Exercise brief:
Collect every line below that contains the word "AGND".

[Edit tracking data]
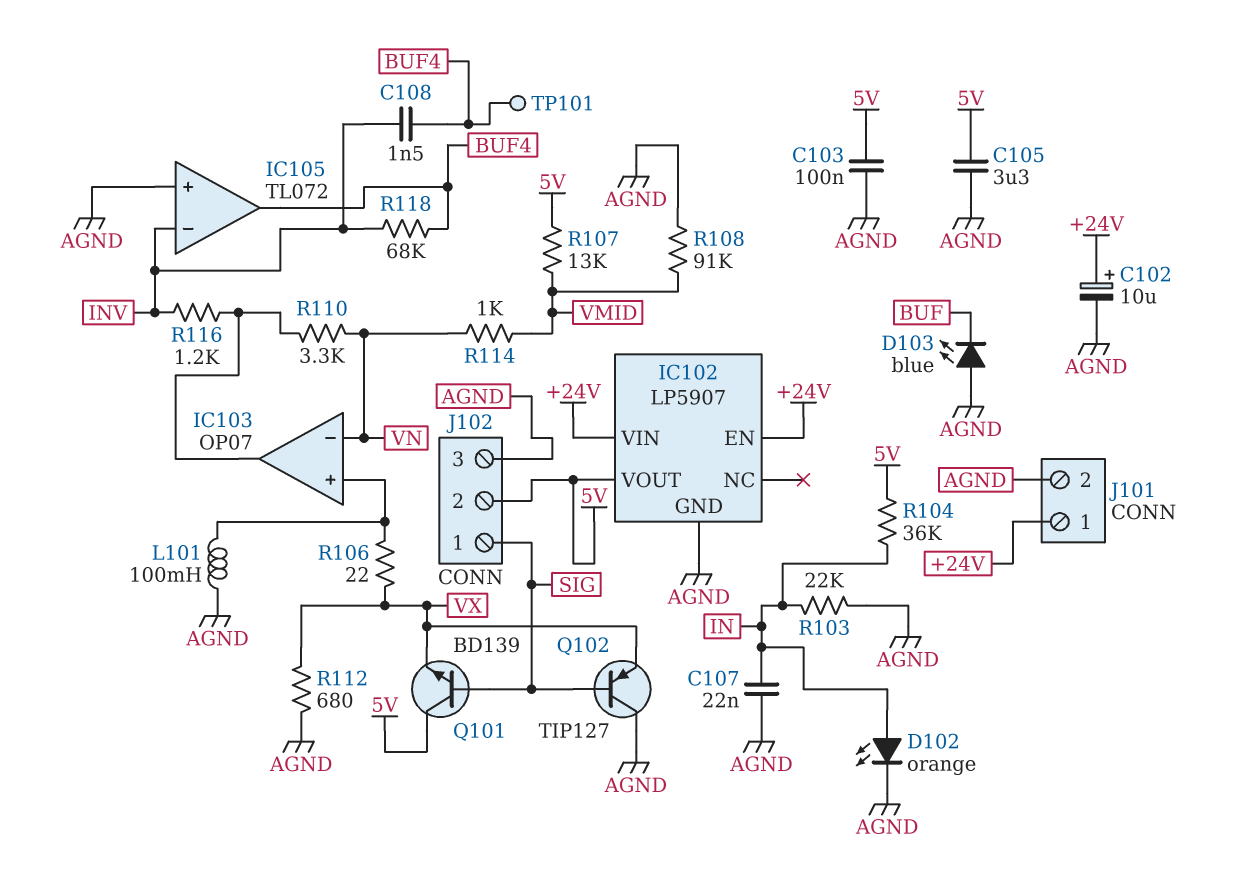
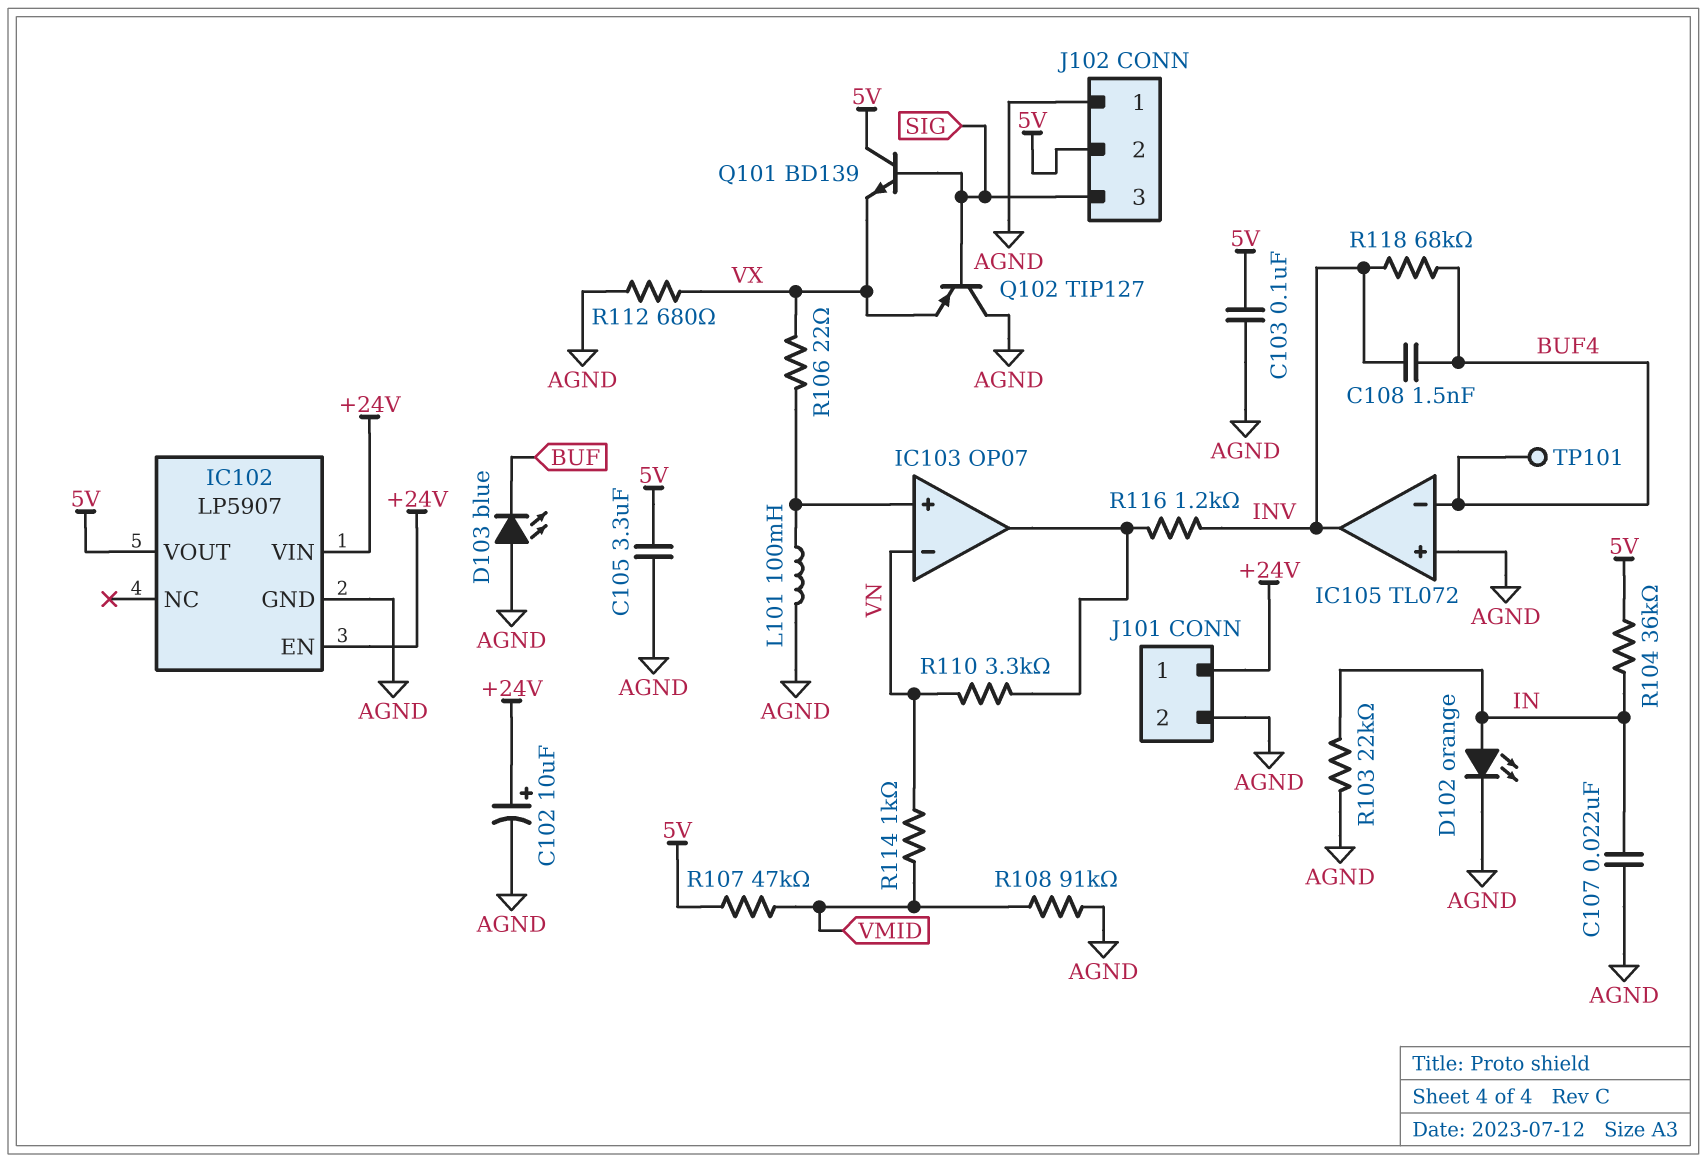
IC105 pin in-: INV -> BUF4
IC105 pin out: BUF4 -> INV
J102 pin 1: SIG -> AGND
J102 pin 3: AGND -> SIG
R107: 13k (5V, VMID) -> 47k (5V, VMID)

Reply to the task:
J102 pin 1: SIG -> AGND
J102 pin 3: AGND -> SIG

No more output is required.